Your assignment:
Tally the lines containing "black" in this data. Respond with the tally alone.
*** Opening of Supplied data ***
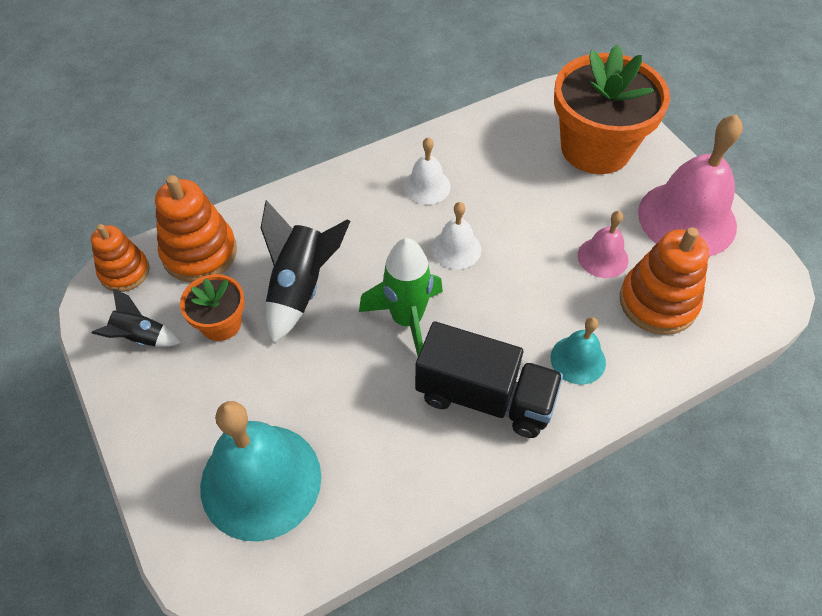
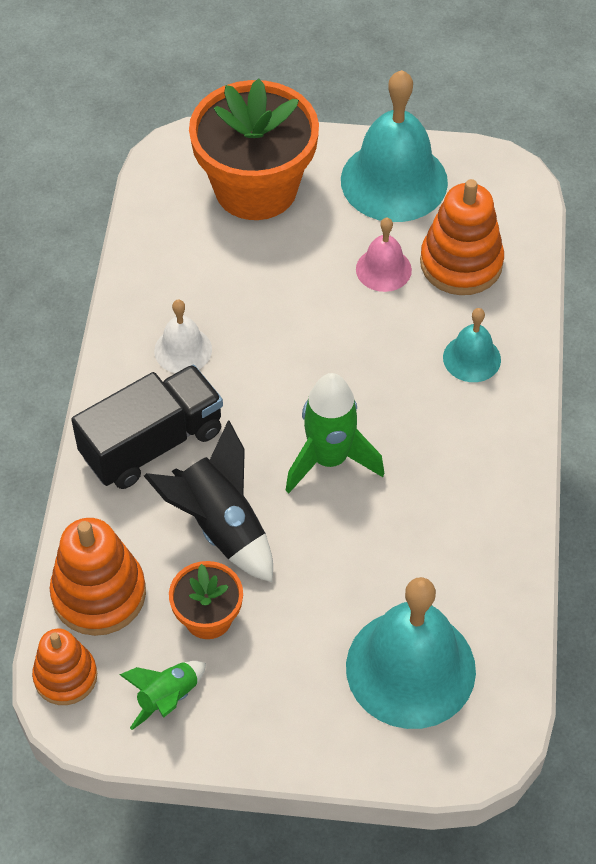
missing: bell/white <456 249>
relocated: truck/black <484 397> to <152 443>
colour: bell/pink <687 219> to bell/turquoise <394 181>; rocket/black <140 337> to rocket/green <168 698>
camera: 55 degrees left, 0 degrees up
*** Close of Supplied data ***
Task solution:
2